Here are the records. Write out exactly the lines between the one holding "purple 1x3 tile [556,306,660,471]" and the one holding "pink 1x1 plate [505,454,588,536]", inclusive.
□ □ □ □ □ □ □
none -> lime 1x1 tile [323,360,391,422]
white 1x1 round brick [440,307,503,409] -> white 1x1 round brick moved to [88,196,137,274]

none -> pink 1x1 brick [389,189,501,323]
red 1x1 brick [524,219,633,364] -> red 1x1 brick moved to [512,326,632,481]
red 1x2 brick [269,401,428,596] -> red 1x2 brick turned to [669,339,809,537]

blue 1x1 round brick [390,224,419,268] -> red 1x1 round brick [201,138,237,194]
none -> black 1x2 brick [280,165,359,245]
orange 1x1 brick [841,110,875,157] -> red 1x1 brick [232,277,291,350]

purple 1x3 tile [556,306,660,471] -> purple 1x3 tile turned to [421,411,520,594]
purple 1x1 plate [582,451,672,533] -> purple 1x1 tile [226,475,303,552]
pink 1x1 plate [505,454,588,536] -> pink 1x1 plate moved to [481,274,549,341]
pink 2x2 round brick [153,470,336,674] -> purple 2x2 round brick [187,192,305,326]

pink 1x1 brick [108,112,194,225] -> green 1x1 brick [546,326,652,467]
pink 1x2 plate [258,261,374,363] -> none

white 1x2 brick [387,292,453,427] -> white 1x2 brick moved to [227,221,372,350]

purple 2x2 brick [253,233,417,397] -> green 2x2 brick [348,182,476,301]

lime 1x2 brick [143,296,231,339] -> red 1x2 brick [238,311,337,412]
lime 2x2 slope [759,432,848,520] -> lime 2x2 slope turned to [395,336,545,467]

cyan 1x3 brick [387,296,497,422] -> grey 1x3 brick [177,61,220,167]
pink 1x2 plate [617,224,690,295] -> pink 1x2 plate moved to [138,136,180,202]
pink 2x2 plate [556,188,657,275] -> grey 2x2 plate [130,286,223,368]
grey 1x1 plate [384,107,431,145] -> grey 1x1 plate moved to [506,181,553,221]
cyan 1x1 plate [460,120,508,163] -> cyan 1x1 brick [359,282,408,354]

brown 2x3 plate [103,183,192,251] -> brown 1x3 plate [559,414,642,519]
□ □ □ □ □ □ □
▶ _REPLY_
purple 1x3 tile [556,306,660,471] -> purple 1x3 tile turned to [421,411,520,594]
purple 1x1 plate [582,451,672,533] -> purple 1x1 tile [226,475,303,552]
pink 1x1 plate [505,454,588,536] -> pink 1x1 plate moved to [481,274,549,341]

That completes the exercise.